Begin at the line containing "(251, 313) = (425, 193): black" and give again every line to the end of the records, exactly, without the pictures.

[Stored items from a collection]
+-------+
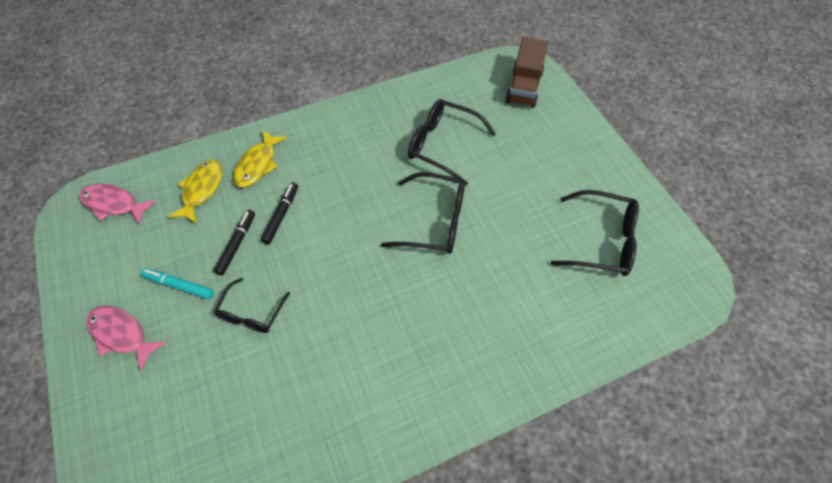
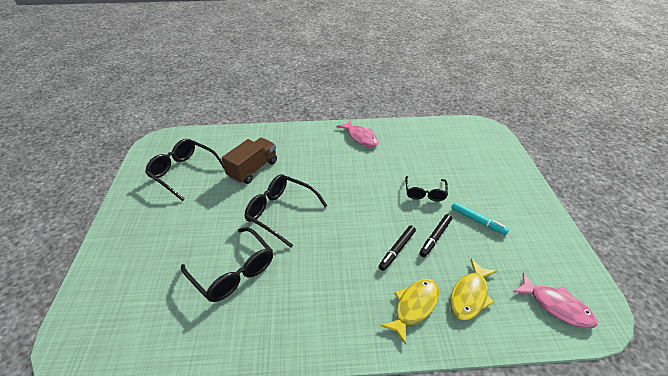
camera: 160 degrees left, 15 degrees down
(121, 334) = (513, 203): pink fish -> pink fish (360, 137)
(251, 313) = (425, 193): black glasses -> black glasses turned 150 degrees clockwise
(524, 87) = (104, 314): brown truck -> brown truck (253, 169)

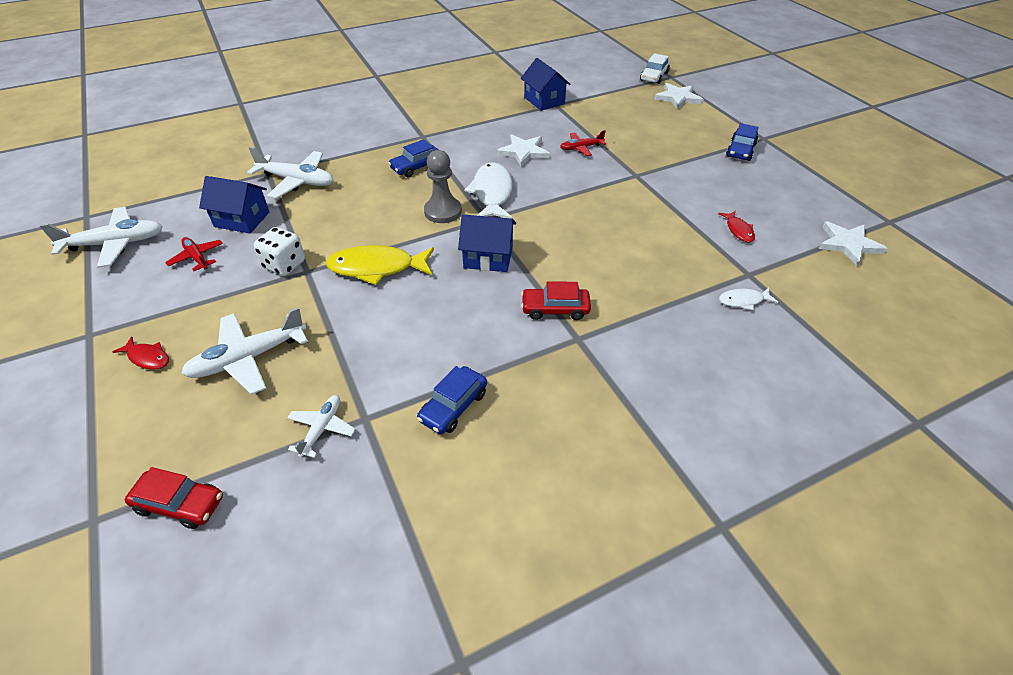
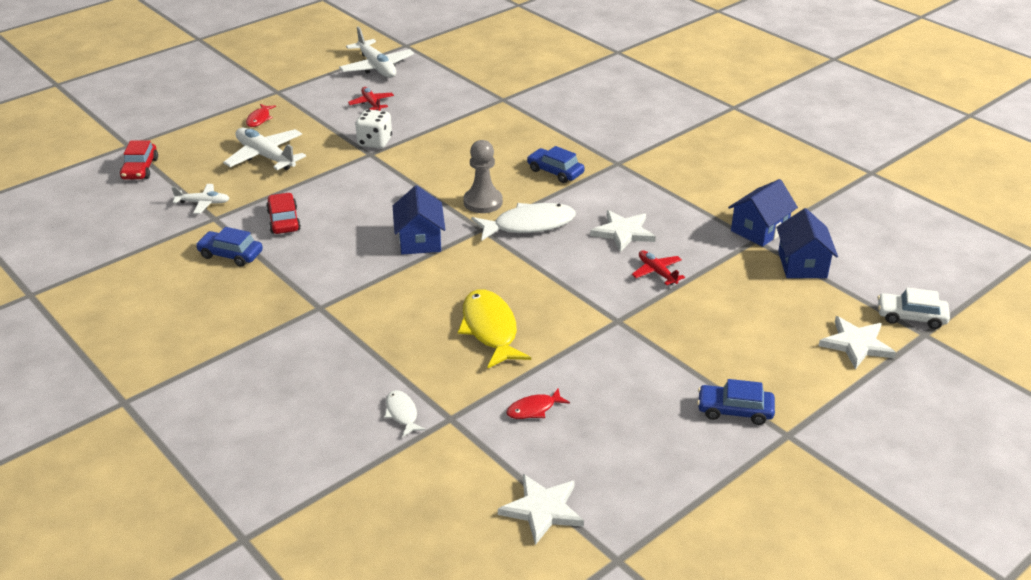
camera: 75 degrees right, 10 degrees down
(197, 257) = (371, 103): red plane -> red plane turned 60 degrees counterclockwise
(242, 219) = (428, 107): blue house -> blue house (802, 264)
(297, 181) = (497, 116): white plane -> none
(377, 268) = (385, 185): yellow fish -> yellow fish (490, 329)
(555, 309) = (356, 289): red car -> red car (284, 220)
+-------+
**FINISHED EXERCISE:**
(251, 313) = (425, 193): black glasses -> black glasses turned 150 degrees clockwise
(524, 87) = (104, 314): brown truck -> brown truck (253, 169)

camera: 75 degrees right, 10 degrees down
(197, 257) = (371, 103): red plane -> red plane turned 60 degrees counterclockwise
(242, 219) = (428, 107): blue house -> blue house (802, 264)
(297, 181) = (497, 116): white plane -> none
(377, 268) = (385, 185): yellow fish -> yellow fish (490, 329)
(555, 309) = (356, 289): red car -> red car (284, 220)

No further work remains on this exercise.